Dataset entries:

--

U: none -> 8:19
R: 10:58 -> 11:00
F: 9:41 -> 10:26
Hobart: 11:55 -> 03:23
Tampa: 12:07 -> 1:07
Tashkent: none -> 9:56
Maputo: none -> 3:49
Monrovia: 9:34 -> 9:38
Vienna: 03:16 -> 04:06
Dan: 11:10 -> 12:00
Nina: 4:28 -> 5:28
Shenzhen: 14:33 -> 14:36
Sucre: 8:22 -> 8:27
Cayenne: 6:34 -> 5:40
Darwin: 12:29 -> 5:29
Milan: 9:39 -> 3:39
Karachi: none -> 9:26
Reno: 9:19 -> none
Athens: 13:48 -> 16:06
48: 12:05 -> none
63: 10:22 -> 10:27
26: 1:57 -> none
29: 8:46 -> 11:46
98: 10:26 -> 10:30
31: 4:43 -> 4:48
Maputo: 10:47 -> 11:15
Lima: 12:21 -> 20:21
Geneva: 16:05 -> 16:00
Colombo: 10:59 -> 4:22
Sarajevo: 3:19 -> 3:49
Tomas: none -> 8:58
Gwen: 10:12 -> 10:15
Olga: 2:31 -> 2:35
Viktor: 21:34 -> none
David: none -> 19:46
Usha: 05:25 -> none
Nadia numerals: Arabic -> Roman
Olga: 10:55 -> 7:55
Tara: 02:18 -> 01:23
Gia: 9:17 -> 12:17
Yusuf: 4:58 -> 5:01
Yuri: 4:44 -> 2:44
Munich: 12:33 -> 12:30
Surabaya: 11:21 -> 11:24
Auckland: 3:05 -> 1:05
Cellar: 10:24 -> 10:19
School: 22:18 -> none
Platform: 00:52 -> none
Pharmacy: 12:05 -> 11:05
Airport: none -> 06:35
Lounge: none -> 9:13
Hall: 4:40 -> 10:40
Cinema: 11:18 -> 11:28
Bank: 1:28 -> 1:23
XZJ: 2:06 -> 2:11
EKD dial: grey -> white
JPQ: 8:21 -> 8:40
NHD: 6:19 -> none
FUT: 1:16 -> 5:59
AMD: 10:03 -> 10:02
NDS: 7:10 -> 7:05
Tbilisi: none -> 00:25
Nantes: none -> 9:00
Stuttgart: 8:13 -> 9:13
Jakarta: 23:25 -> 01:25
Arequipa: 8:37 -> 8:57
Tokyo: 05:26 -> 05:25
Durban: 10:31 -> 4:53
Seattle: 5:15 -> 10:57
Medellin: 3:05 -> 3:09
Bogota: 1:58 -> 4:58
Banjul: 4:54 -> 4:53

--

The exercise: Recast every line in the records above as a JSON list of strings, one string per line, with blank lines omitted.

Problem solution:
[
  "U: none -> 8:19",
  "R: 10:58 -> 11:00",
  "F: 9:41 -> 10:26",
  "Hobart: 11:55 -> 03:23",
  "Tampa: 12:07 -> 1:07",
  "Tashkent: none -> 9:56",
  "Maputo: none -> 3:49",
  "Monrovia: 9:34 -> 9:38",
  "Vienna: 03:16 -> 04:06",
  "Dan: 11:10 -> 12:00",
  "Nina: 4:28 -> 5:28",
  "Shenzhen: 14:33 -> 14:36",
  "Sucre: 8:22 -> 8:27",
  "Cayenne: 6:34 -> 5:40",
  "Darwin: 12:29 -> 5:29",
  "Milan: 9:39 -> 3:39",
  "Karachi: none -> 9:26",
  "Reno: 9:19 -> none",
  "Athens: 13:48 -> 16:06",
  "48: 12:05 -> none",
  "63: 10:22 -> 10:27",
  "26: 1:57 -> none",
  "29: 8:46 -> 11:46",
  "98: 10:26 -> 10:30",
  "31: 4:43 -> 4:48",
  "Maputo: 10:47 -> 11:15",
  "Lima: 12:21 -> 20:21",
  "Geneva: 16:05 -> 16:00",
  "Colombo: 10:59 -> 4:22",
  "Sarajevo: 3:19 -> 3:49",
  "Tomas: none -> 8:58",
  "Gwen: 10:12 -> 10:15",
  "Olga: 2:31 -> 2:35",
  "Viktor: 21:34 -> none",
  "David: none -> 19:46",
  "Usha: 05:25 -> none",
  "Nadia numerals: Arabic -> Roman",
  "Olga: 10:55 -> 7:55",
  "Tara: 02:18 -> 01:23",
  "Gia: 9:17 -> 12:17",
  "Yusuf: 4:58 -> 5:01",
  "Yuri: 4:44 -> 2:44",
  "Munich: 12:33 -> 12:30",
  "Surabaya: 11:21 -> 11:24",
  "Auckland: 3:05 -> 1:05",
  "Cellar: 10:24 -> 10:19",
  "School: 22:18 -> none",
  "Platform: 00:52 -> none",
  "Pharmacy: 12:05 -> 11:05",
  "Airport: none -> 06:35",
  "Lounge: none -> 9:13",
  "Hall: 4:40 -> 10:40",
  "Cinema: 11:18 -> 11:28",
  "Bank: 1:28 -> 1:23",
  "XZJ: 2:06 -> 2:11",
  "EKD dial: grey -> white",
  "JPQ: 8:21 -> 8:40",
  "NHD: 6:19 -> none",
  "FUT: 1:16 -> 5:59",
  "AMD: 10:03 -> 10:02",
  "NDS: 7:10 -> 7:05",
  "Tbilisi: none -> 00:25",
  "Nantes: none -> 9:00",
  "Stuttgart: 8:13 -> 9:13",
  "Jakarta: 23:25 -> 01:25",
  "Arequipa: 8:37 -> 8:57",
  "Tokyo: 05:26 -> 05:25",
  "Durban: 10:31 -> 4:53",
  "Seattle: 5:15 -> 10:57",
  "Medellin: 3:05 -> 3:09",
  "Bogota: 1:58 -> 4:58",
  "Banjul: 4:54 -> 4:53"
]